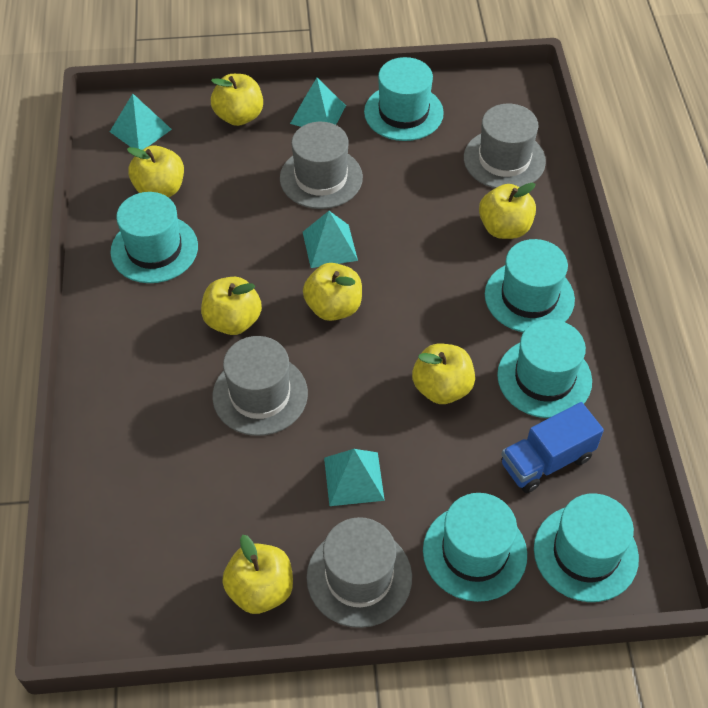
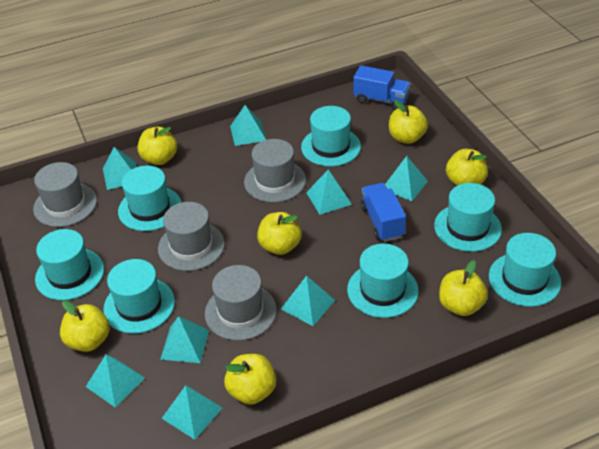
blue truck: 1 -> 2
turquoise hat: 6 -> 7
turquoise pyramid: 4 -> 8

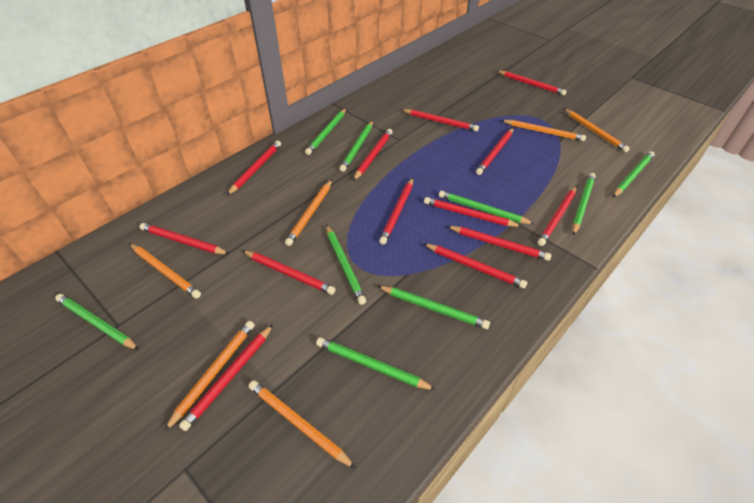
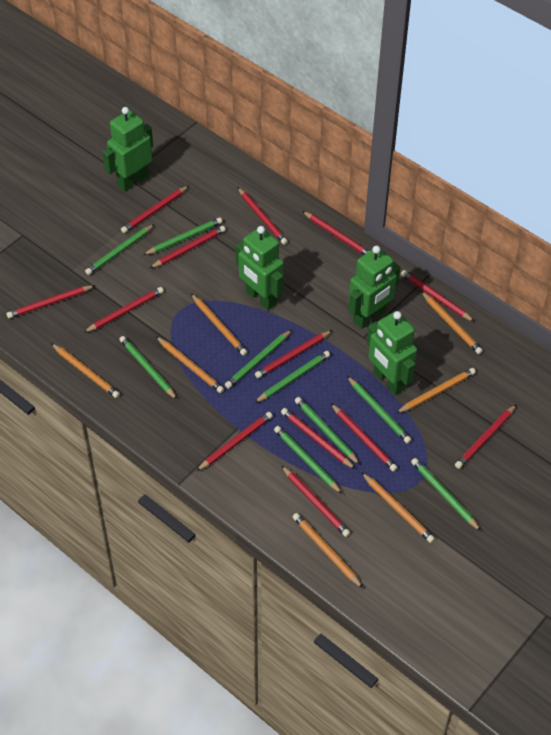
green robot: 0 -> 4
orange pencil: 6 -> 7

----

▶ [How to complete this task]:
Every line above should be transcribed word for word; leave the pictures out.

▶ [Solution for this exercise]:
blue truck: 1 -> 2
turquoise hat: 6 -> 7
turquoise pyramid: 4 -> 8

green robot: 0 -> 4
orange pencil: 6 -> 7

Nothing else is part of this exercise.